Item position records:
+ + + + + + +

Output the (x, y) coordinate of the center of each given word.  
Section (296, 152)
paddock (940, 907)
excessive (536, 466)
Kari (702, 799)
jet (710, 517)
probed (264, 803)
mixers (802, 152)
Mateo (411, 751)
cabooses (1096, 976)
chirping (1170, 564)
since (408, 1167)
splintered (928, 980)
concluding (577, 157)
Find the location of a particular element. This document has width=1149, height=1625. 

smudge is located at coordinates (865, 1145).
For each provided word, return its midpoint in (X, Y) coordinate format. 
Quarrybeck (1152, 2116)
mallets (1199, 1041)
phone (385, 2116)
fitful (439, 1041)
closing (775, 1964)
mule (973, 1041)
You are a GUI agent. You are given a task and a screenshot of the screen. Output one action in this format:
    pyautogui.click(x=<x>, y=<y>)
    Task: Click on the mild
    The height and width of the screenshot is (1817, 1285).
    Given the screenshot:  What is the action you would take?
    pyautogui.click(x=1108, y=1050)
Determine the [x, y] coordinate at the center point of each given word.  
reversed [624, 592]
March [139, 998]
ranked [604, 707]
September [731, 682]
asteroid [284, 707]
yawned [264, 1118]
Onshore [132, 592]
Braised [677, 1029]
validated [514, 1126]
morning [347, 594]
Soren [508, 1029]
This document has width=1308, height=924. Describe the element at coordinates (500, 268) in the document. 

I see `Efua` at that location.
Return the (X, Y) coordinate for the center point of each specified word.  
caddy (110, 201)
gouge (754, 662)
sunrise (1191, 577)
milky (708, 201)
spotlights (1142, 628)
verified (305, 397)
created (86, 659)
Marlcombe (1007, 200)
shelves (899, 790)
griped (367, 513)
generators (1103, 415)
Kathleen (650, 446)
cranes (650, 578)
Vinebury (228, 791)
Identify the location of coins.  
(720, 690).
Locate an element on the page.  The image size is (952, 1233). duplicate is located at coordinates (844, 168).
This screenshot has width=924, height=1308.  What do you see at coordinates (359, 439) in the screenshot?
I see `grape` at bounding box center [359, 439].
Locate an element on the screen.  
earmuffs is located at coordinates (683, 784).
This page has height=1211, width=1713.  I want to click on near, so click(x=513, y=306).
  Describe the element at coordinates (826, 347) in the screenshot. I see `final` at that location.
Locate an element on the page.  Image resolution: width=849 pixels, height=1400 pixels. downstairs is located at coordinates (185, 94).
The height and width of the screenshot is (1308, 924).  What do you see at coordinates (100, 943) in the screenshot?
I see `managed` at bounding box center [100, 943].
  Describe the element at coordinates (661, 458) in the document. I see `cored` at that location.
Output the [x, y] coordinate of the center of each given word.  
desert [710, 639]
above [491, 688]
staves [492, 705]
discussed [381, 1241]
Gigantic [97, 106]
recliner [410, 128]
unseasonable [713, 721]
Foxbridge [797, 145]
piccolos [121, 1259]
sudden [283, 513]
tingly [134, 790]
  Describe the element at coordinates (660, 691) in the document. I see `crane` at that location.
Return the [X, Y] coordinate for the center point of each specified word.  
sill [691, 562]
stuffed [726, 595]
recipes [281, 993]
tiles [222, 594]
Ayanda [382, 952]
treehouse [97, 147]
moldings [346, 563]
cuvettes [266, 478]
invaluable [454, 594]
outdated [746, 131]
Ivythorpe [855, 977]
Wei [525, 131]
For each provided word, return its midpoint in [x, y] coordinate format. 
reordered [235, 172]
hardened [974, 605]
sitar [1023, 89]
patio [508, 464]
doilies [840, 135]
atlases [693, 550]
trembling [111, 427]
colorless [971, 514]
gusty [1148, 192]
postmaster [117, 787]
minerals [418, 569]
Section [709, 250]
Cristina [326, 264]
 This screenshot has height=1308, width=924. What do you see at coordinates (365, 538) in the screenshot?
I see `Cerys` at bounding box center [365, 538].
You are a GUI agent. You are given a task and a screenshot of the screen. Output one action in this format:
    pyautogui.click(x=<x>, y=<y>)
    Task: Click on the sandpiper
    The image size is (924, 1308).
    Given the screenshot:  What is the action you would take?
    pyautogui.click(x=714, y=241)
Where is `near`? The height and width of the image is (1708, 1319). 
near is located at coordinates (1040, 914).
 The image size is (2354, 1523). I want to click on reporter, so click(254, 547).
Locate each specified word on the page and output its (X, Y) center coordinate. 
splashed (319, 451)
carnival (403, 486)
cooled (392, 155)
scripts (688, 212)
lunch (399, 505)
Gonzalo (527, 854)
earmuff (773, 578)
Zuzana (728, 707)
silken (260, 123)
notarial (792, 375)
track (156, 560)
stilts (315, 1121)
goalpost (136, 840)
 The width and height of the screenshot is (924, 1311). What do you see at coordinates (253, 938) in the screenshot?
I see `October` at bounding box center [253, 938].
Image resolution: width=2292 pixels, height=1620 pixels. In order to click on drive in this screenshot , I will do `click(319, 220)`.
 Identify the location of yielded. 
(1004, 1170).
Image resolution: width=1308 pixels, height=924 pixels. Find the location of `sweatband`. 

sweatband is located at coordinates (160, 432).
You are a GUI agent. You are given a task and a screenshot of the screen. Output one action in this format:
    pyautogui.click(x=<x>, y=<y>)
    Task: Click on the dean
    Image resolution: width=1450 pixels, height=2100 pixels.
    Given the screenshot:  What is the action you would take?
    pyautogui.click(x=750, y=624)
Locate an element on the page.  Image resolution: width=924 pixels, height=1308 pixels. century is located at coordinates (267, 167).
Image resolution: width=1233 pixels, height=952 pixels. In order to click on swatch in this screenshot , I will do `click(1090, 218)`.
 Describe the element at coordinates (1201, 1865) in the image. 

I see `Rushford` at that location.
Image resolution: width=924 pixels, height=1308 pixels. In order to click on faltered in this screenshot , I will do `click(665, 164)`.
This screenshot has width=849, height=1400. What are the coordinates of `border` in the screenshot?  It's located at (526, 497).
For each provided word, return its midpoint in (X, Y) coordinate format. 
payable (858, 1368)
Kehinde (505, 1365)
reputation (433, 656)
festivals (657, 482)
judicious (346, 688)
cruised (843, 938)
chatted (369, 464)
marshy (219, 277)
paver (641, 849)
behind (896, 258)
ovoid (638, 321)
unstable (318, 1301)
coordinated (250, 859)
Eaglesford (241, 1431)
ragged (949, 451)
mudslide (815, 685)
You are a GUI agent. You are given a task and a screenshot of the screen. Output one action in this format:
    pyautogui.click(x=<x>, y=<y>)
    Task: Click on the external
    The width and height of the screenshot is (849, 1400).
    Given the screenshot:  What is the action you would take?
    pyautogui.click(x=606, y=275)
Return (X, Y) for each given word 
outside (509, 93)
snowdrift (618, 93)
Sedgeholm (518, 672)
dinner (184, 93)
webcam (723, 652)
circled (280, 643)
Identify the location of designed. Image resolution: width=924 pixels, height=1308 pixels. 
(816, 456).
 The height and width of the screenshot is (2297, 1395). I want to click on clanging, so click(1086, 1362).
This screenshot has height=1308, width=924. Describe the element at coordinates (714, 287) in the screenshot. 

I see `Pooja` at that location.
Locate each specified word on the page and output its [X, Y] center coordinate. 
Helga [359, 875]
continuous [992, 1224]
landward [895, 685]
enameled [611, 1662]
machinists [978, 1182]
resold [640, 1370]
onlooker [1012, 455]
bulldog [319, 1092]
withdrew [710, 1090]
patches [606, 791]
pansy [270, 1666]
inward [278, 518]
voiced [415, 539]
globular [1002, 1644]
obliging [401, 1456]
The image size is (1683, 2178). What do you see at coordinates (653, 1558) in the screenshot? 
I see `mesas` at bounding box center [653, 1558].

+ + + + + + +

→ GIVEN REQUEST:
Update the stretch of records from the line containing "For each provided word, return its midpoint in [x, y]" through the line containing "Section [709, 250]" by replacing "midpoint" with "center point", leaving everything else unchanged. Output only those lines.

→ CORRECT RESULT:
For each provided word, return its center point in [x, y] coordinate format. 
reordered [235, 172]
hardened [974, 605]
sitar [1023, 89]
patio [508, 464]
doilies [840, 135]
atlases [693, 550]
trembling [111, 427]
colorless [971, 514]
gusty [1148, 192]
postmaster [117, 787]
minerals [418, 569]
Section [709, 250]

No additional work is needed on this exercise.